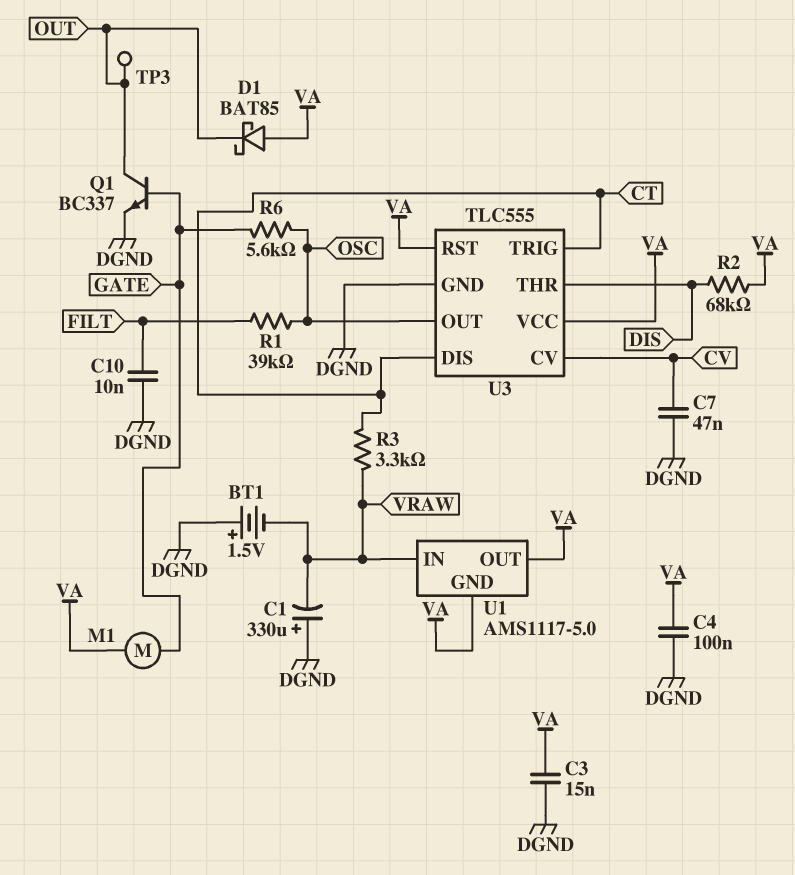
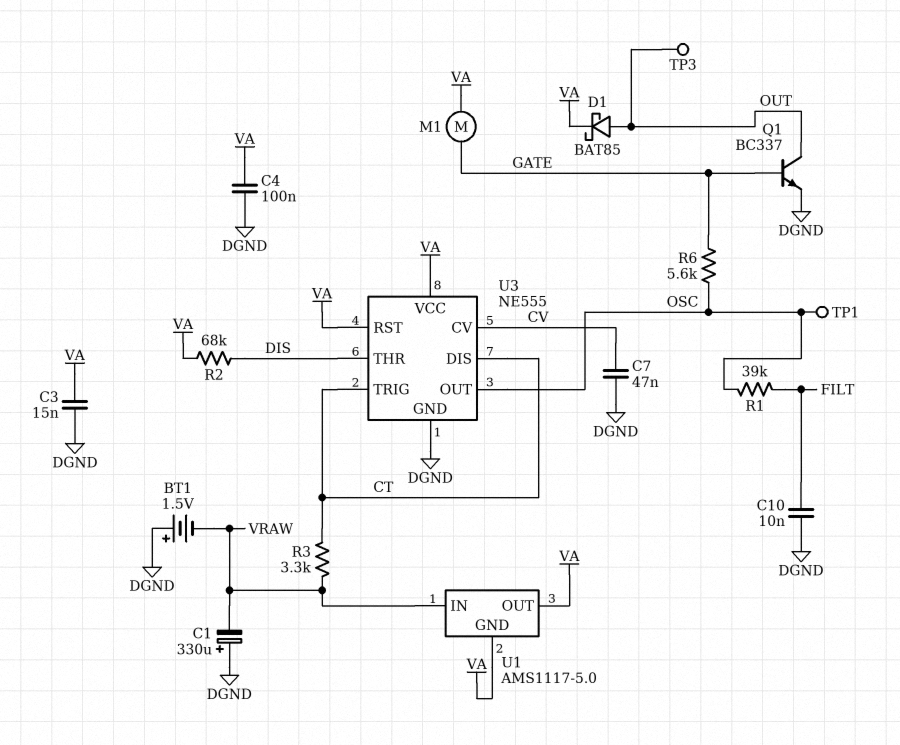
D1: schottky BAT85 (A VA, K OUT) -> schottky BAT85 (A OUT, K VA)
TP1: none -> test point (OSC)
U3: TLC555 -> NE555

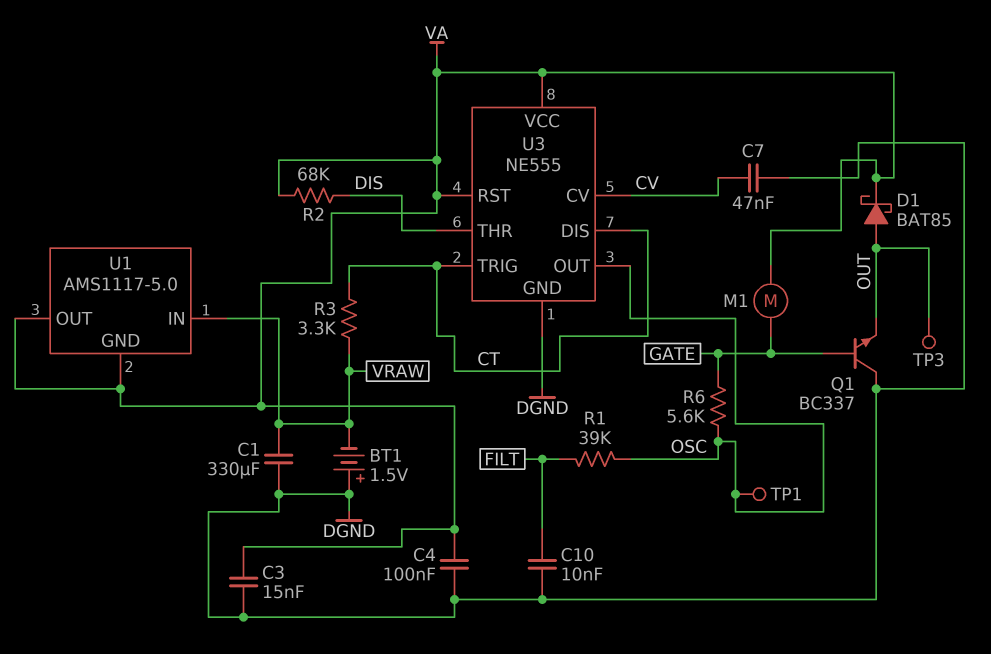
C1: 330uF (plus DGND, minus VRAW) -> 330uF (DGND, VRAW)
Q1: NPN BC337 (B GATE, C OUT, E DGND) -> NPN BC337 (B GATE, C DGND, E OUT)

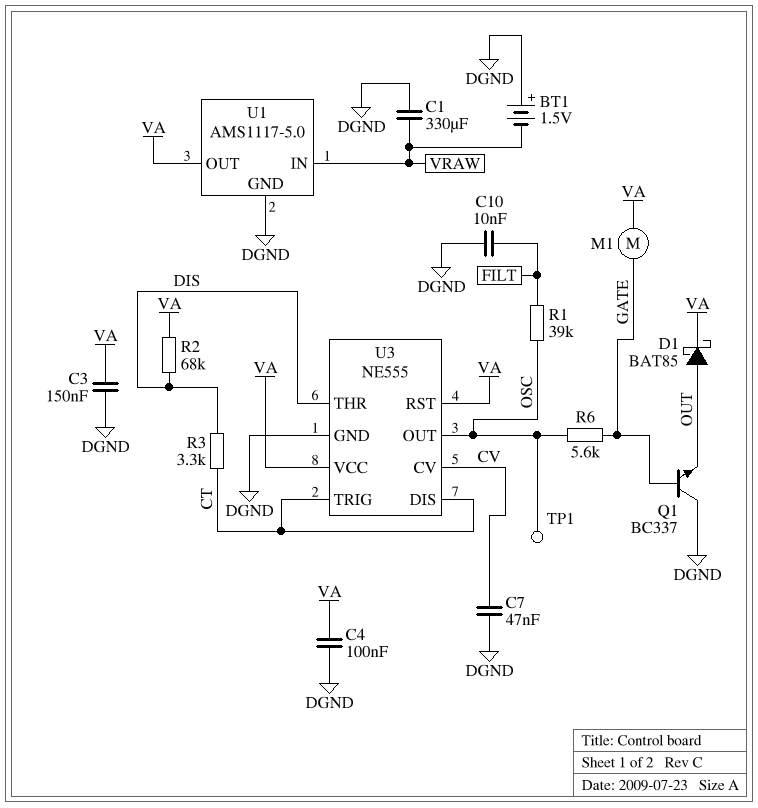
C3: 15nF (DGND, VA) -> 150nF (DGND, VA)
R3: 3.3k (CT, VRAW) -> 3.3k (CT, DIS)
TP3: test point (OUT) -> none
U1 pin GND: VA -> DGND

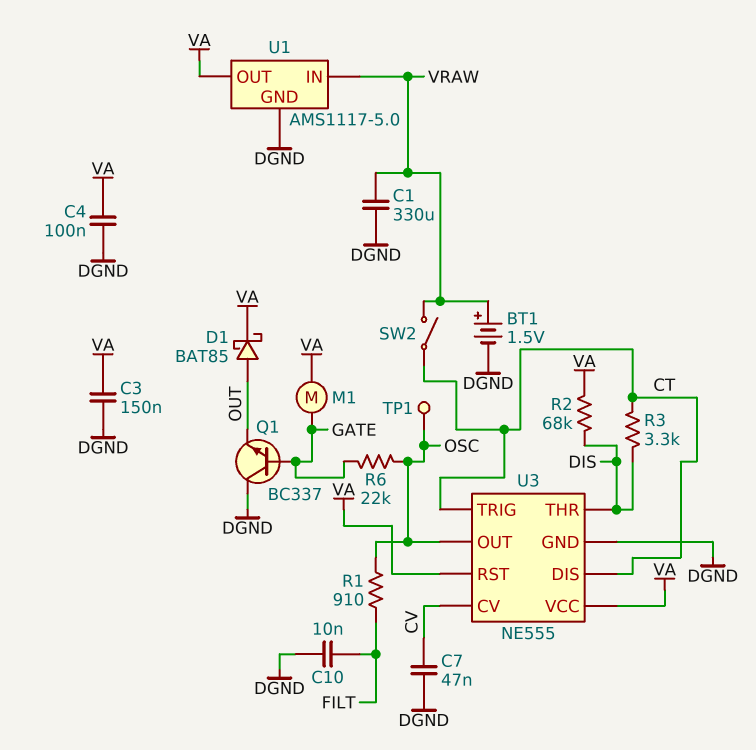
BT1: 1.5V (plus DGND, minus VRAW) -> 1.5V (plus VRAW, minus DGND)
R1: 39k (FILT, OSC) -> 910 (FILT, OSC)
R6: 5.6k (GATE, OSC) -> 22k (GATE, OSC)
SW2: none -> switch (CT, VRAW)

────────────────────────────────────────

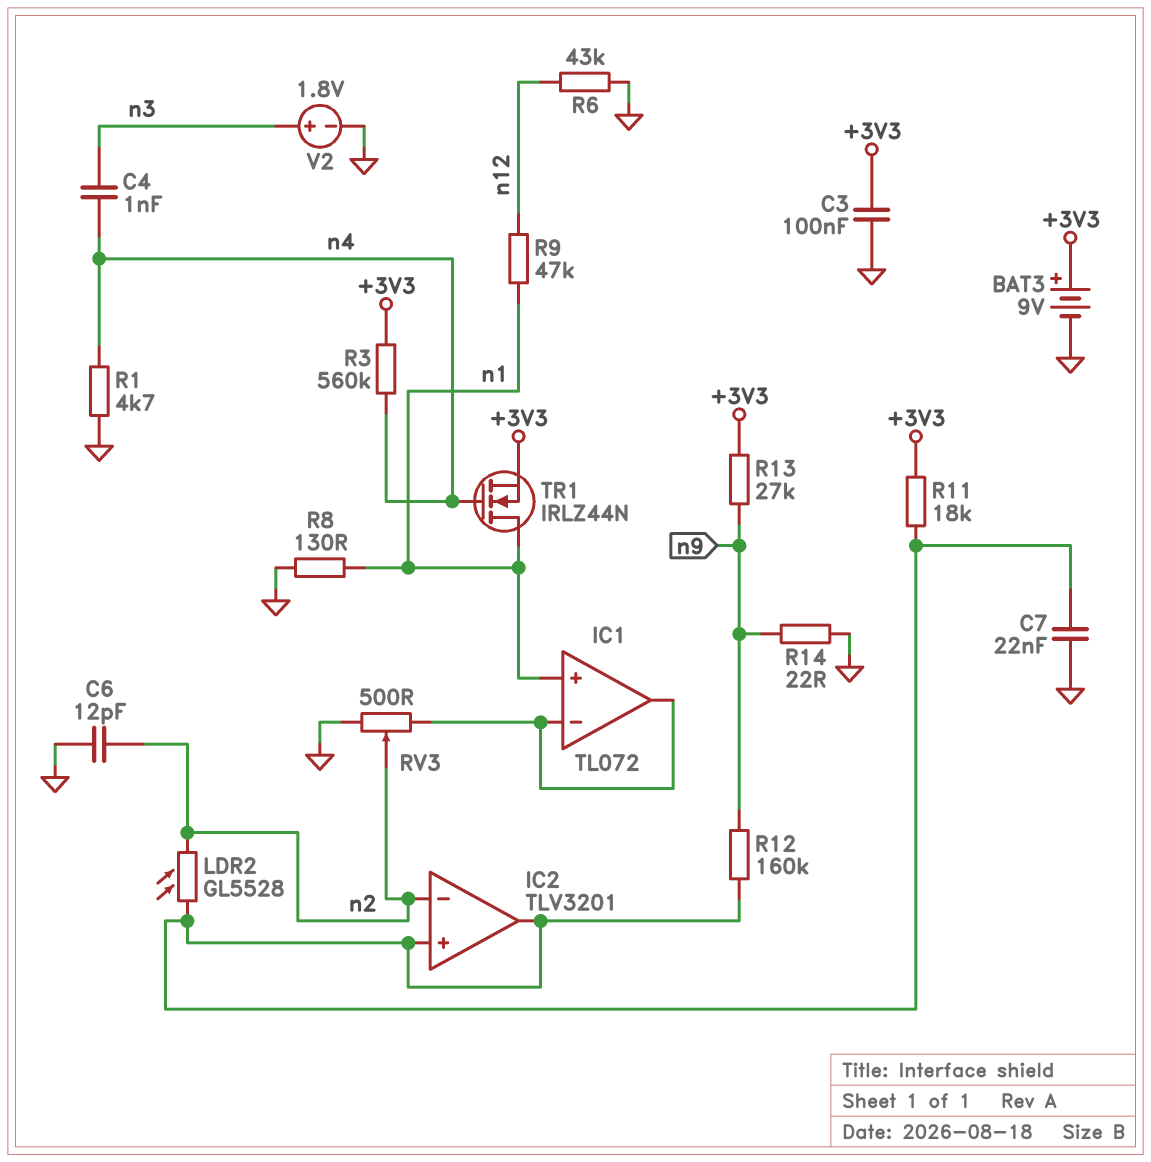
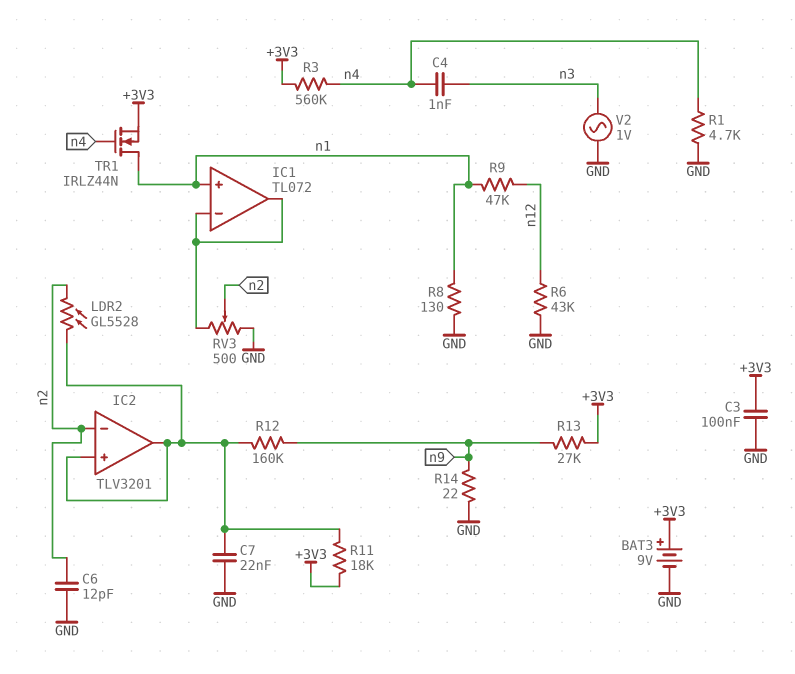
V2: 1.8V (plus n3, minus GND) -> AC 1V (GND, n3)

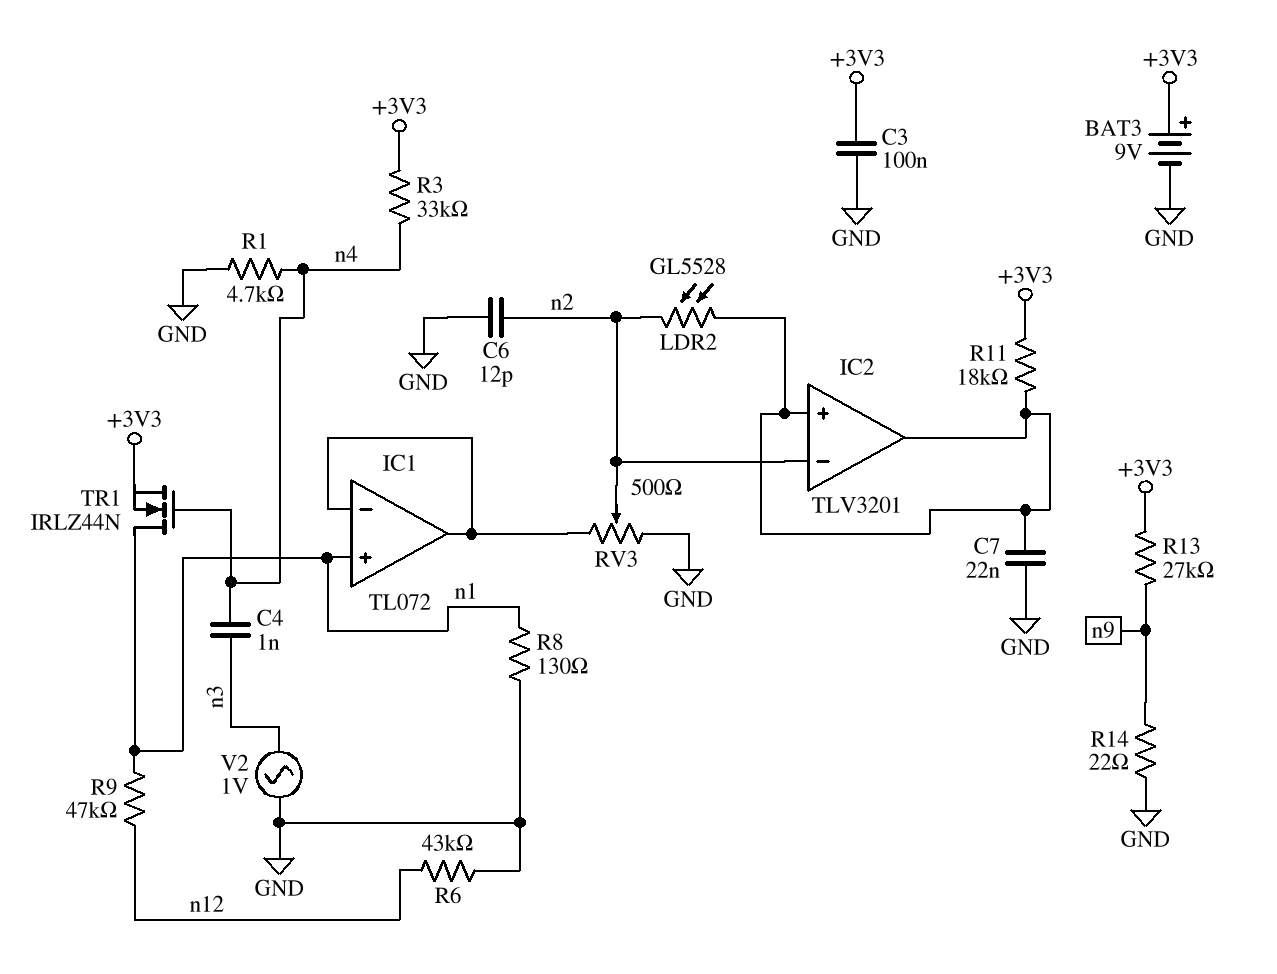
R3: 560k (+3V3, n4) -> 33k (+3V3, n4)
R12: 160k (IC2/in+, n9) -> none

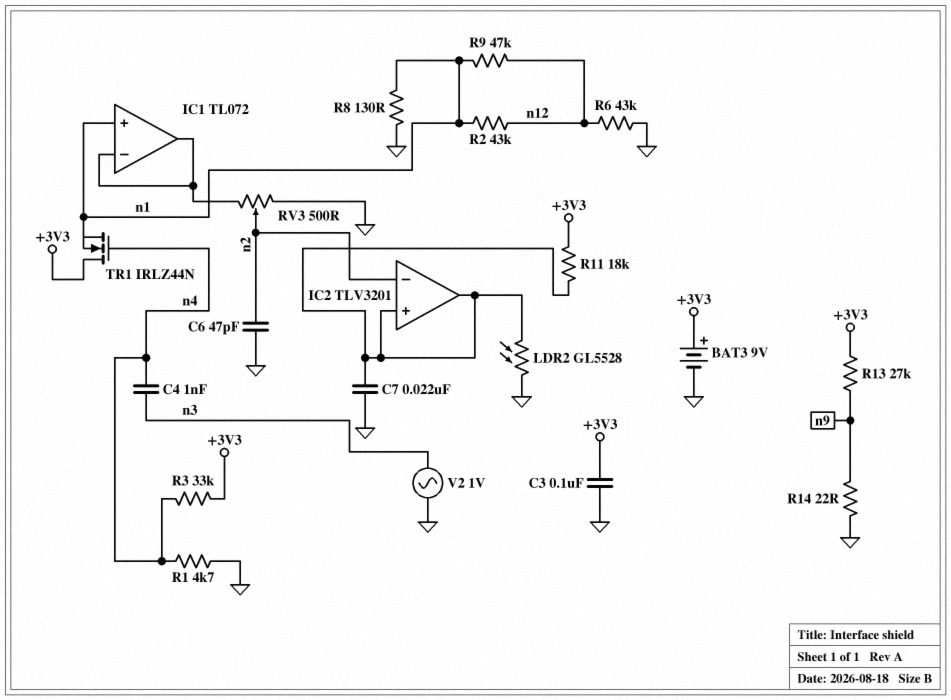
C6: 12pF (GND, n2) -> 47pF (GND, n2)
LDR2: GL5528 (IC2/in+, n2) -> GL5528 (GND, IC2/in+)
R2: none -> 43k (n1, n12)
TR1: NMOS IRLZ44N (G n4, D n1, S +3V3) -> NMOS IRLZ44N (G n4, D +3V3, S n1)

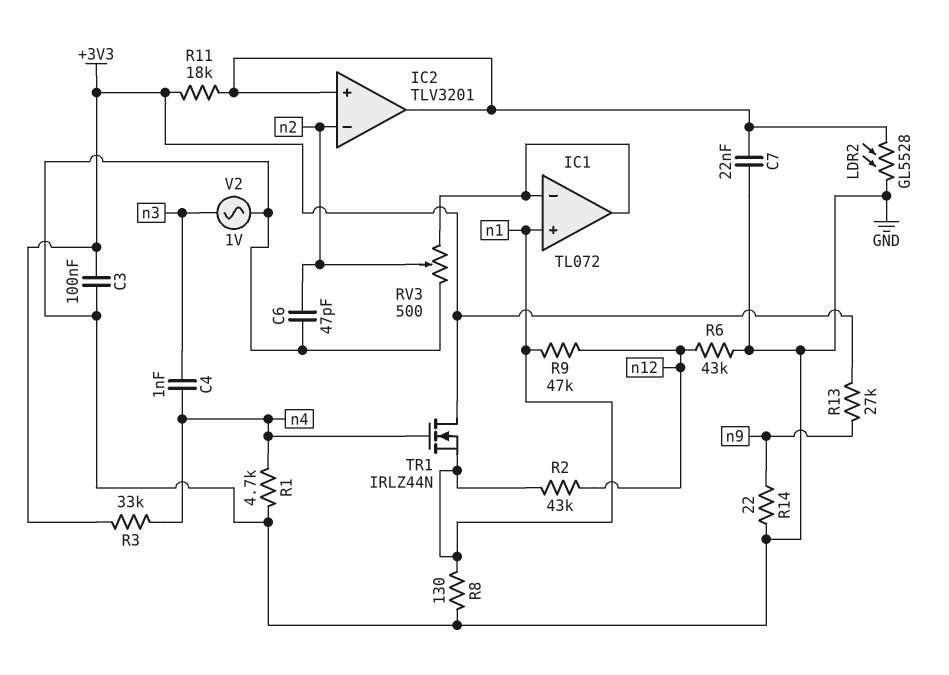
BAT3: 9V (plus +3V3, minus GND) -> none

────────────────────────────────────────

The task | No picture is to be printed. Output exactly the lines above from the line containing "R12: 160k (IC2/in+, n9) -> none" through the line containing "BAT3: 9V (plus +3V3, minus GND) -> none".

Exercise answer |
R12: 160k (IC2/in+, n9) -> none

C6: 12pF (GND, n2) -> 47pF (GND, n2)
LDR2: GL5528 (IC2/in+, n2) -> GL5528 (GND, IC2/in+)
R2: none -> 43k (n1, n12)
TR1: NMOS IRLZ44N (G n4, D n1, S +3V3) -> NMOS IRLZ44N (G n4, D +3V3, S n1)

BAT3: 9V (plus +3V3, minus GND) -> none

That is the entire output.